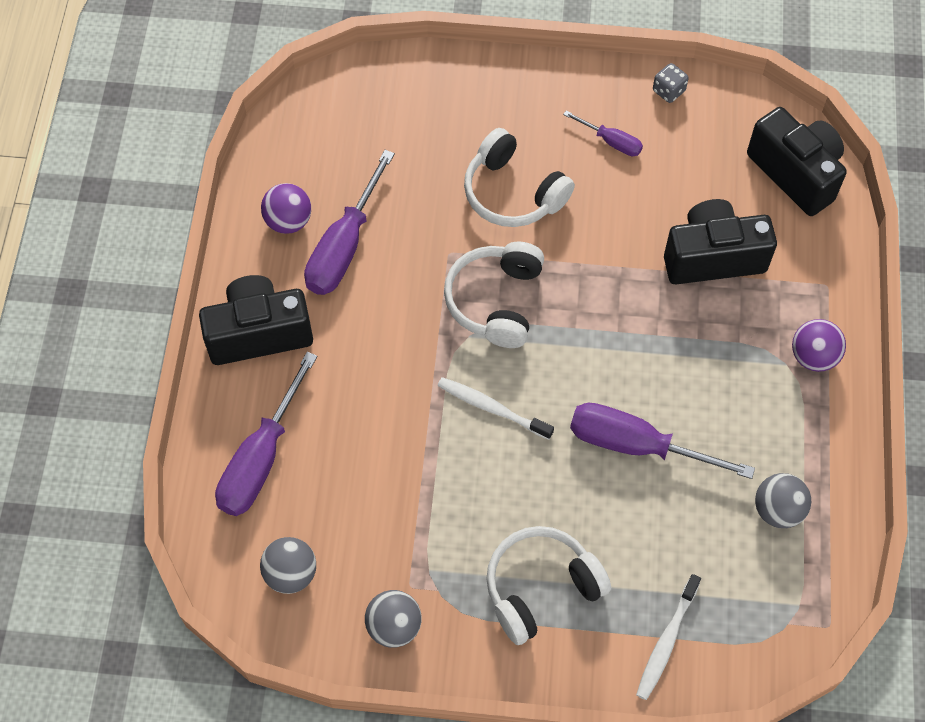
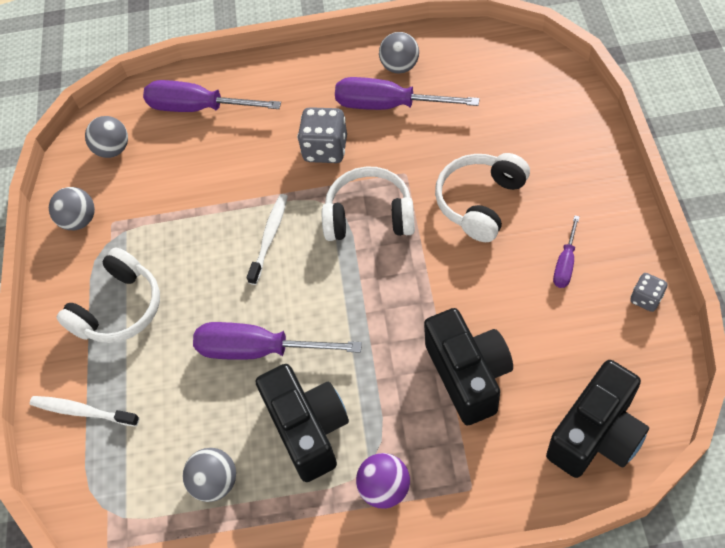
camera: 85 degrees right, 5 degrees down
(259, 333) = (298, 78): black camera -> black camera (308, 429)
(288, 221) = (400, 67): purple ball -> grey ball
(384, 325) = (325, 149): none -> grey dice
(541, 588) = (119, 308): white headphones -> white headphones turned 75 degrees clockwise
(635, 445) = (258, 350): purple screwdriver -> purple screwdriver turned 90 degrees counterclockwise

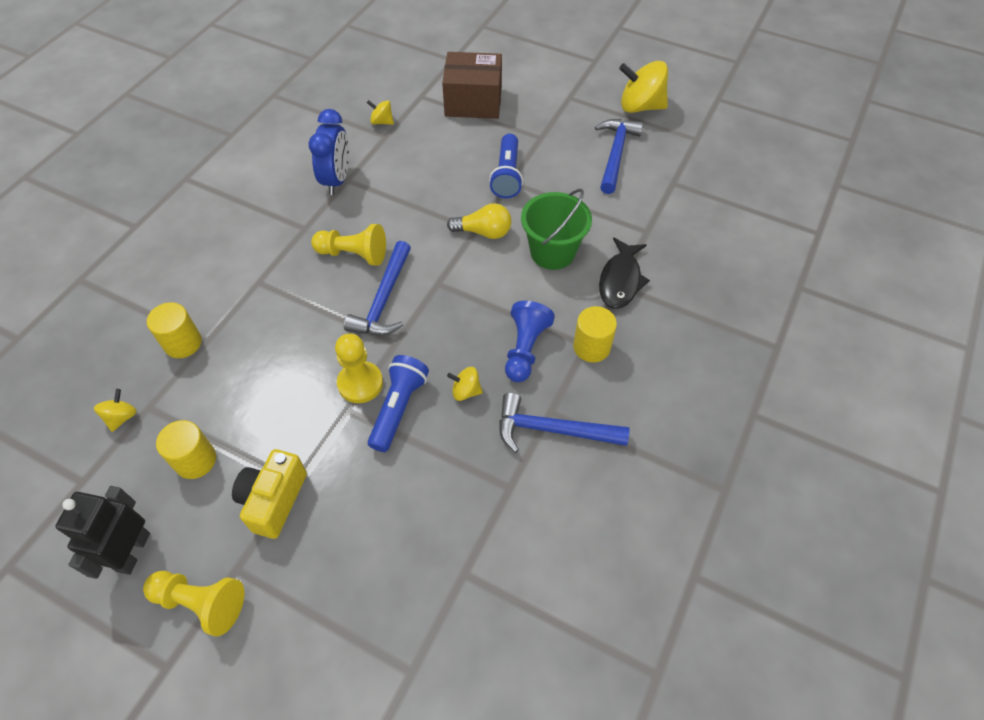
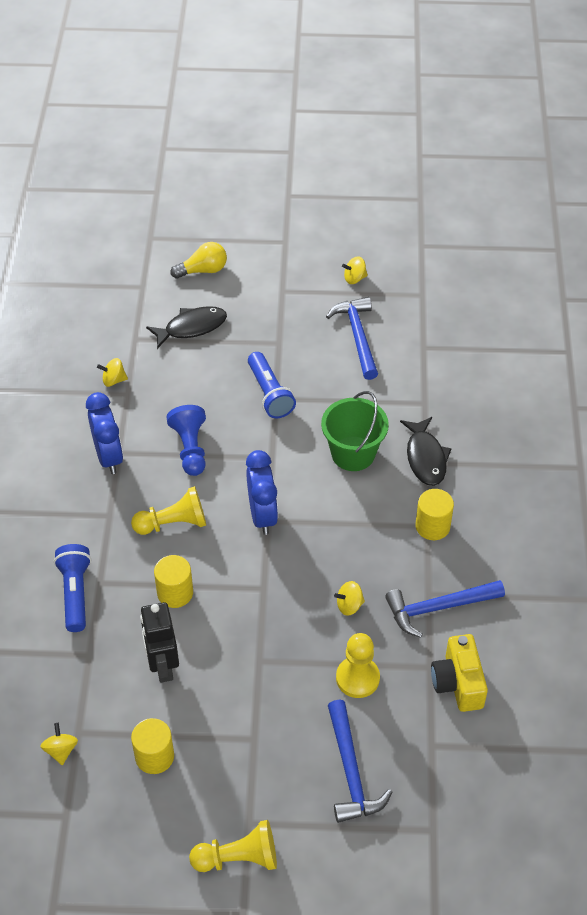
camera: 25 degrees left, 5 degrees down
(133, 552) = (153, 847): black robot -> black robot (162, 666)
(183, 343) = (69, 665): yellow cylinder -> yellow cylinder (175, 593)
(274, 500) = (244, 758): yellow camera -> yellow camera (458, 683)
(360, 383) = (255, 635): yellow pawn -> yellow pawn (357, 678)
(383, 300) = (228, 555): blue hammer -> blue hammer (350, 771)
(398, 408) = (301, 642): blue flashlight -> blue flashlight (75, 593)
(436, 276) = (262, 515): none -> blue clock
(473, 102) = (191, 327): brown box -> black fish
(484, 232) = (281, 457): yellow light bulb -> yellow light bulb (203, 270)
(525, 349) = (378, 550): blue pawn -> blue pawn (190, 448)
(640, 106) = (354, 278): yellow spinning top -> yellow spinning top, size x0.49

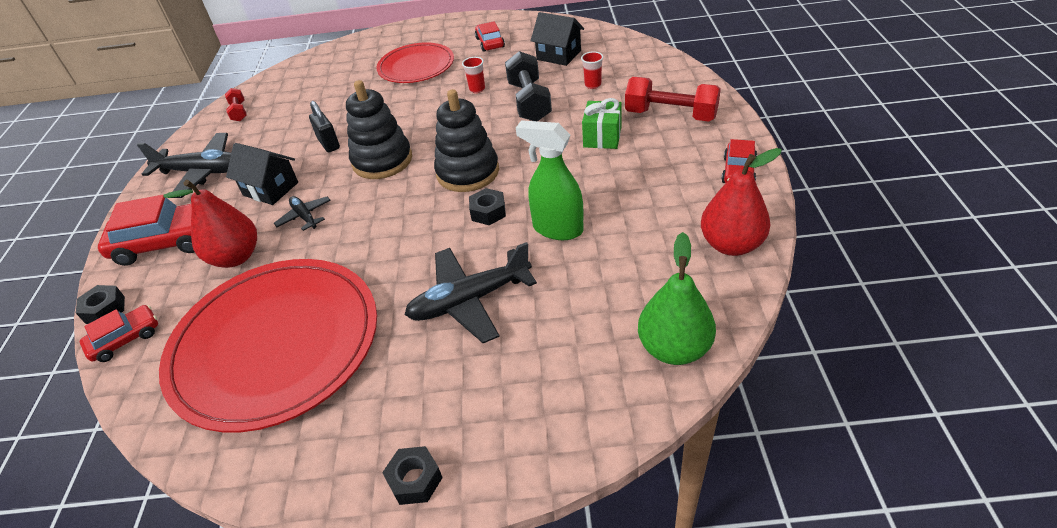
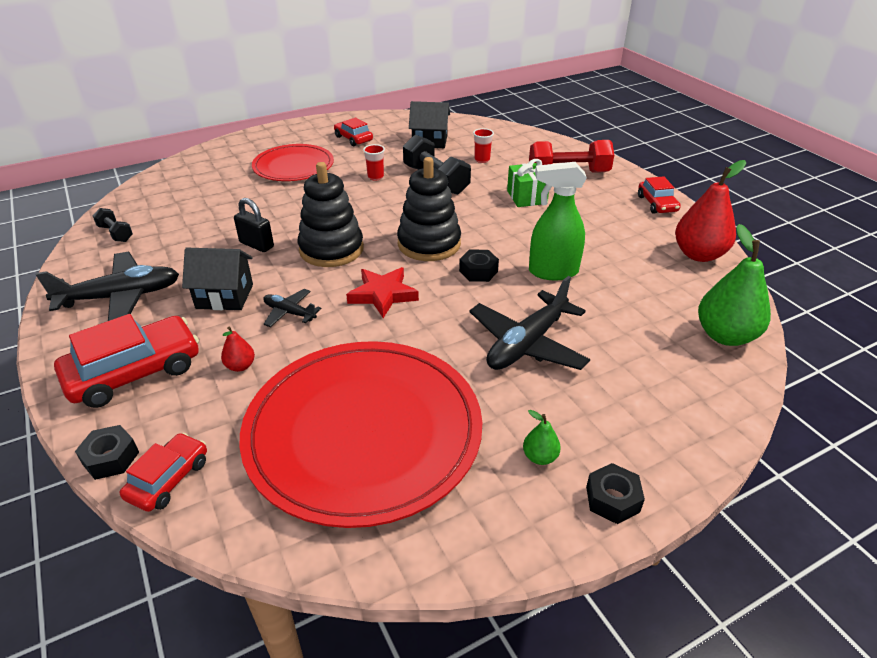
camera: 30 degrees left, 5 degrees down
(236, 257) = (240, 366): red pear -> red pear, size x0.46
(239, 112) = (115, 233): red dumbbell -> black dumbbell
(388, 217) = (383, 295): none -> red star
(389, 416) = (540, 457): none -> green pear

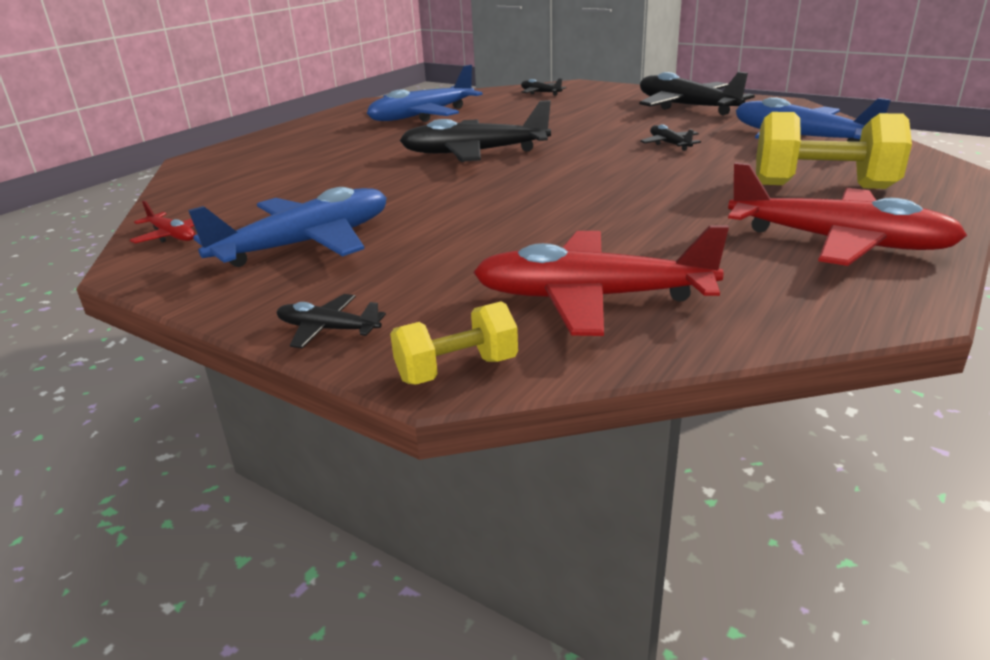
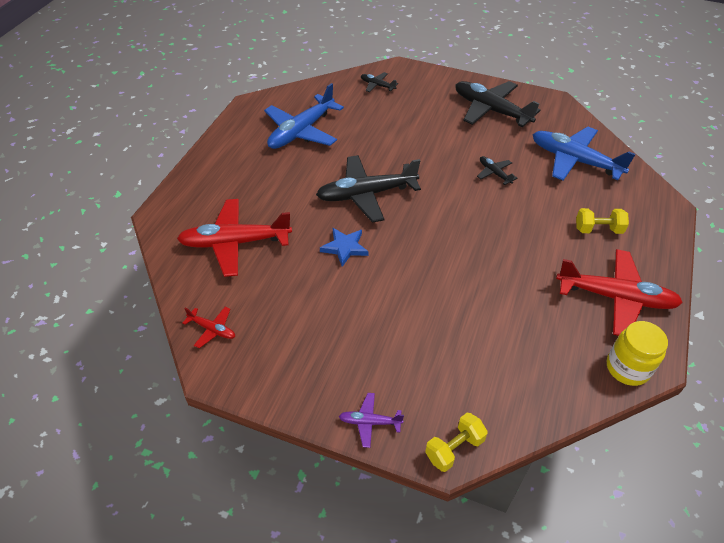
camera: 15 degrees left, 20 degrees up
(306, 244) = (309, 330): blue plane -> none
(328, 329) = (369, 422): black plane -> purple plane
(413, 186) = (344, 247): none -> blue star
(591, 298) = (500, 372): red plane -> red plane (235, 243)
(822, 186) = (598, 229): yellow dumbbell -> yellow dumbbell, size x0.57
(844, 310) = (627, 368): none -> yellow jar

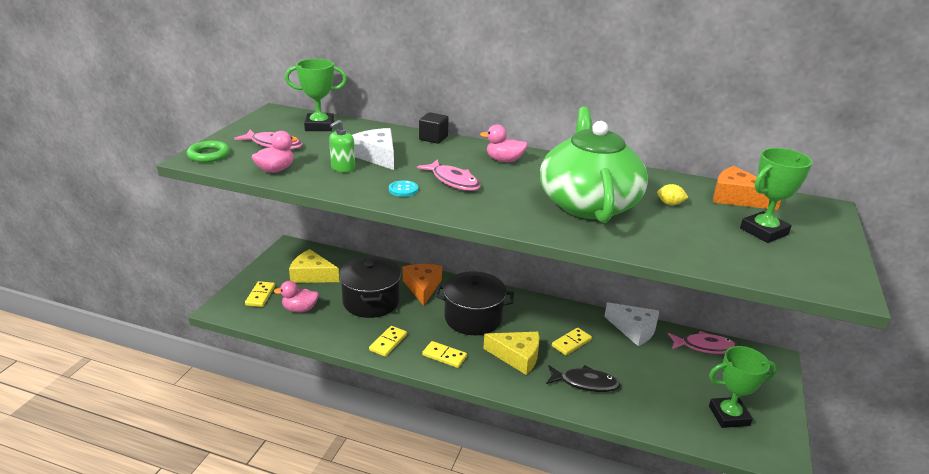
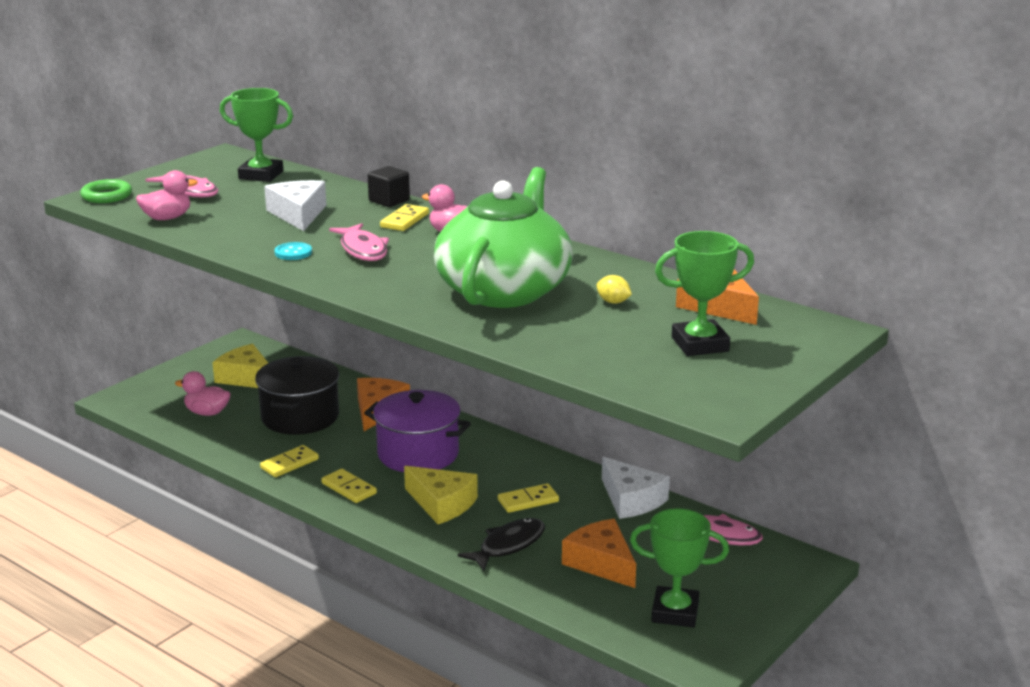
camera: 20 degrees right, 5 degrees down
(260, 295) = (169, 392): yellow domino -> yellow domino (405, 220)
(343, 167) = (245, 223): green soap dispenser -> none
(473, 318) = (418, 454): black pot -> purple pot
(585, 383) = (508, 545): black fish -> black fish turned 75 degrees counterclockwise
(654, 385) = (601, 563): none -> orange cheese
* * * * * * *
Write out exactly and only the lines that run from the start of the data above through the line containing "(183, 343) = (69, 665): yellow", leaving the pictures out.

## SOLUTION FOR THIS TASK
camera: 85 degrees right, 5 degrees down
(259, 333) = (298, 78): black camera -> black camera (308, 429)
(288, 221) = (400, 67): purple ball -> grey ball
(384, 325) = (325, 149): none -> grey dice
(541, 588) = (119, 308): white headphones -> white headphones turned 75 degrees clockwise
(635, 445) = (258, 350): purple screwdriver -> purple screwdriver turned 90 degrees counterclockwise

camera: 25 degrees left, 5 degrees down
(133, 552) = (153, 847): black robot -> black robot (162, 666)
(183, 343) = (69, 665): yellow cylinder -> yellow cylinder (175, 593)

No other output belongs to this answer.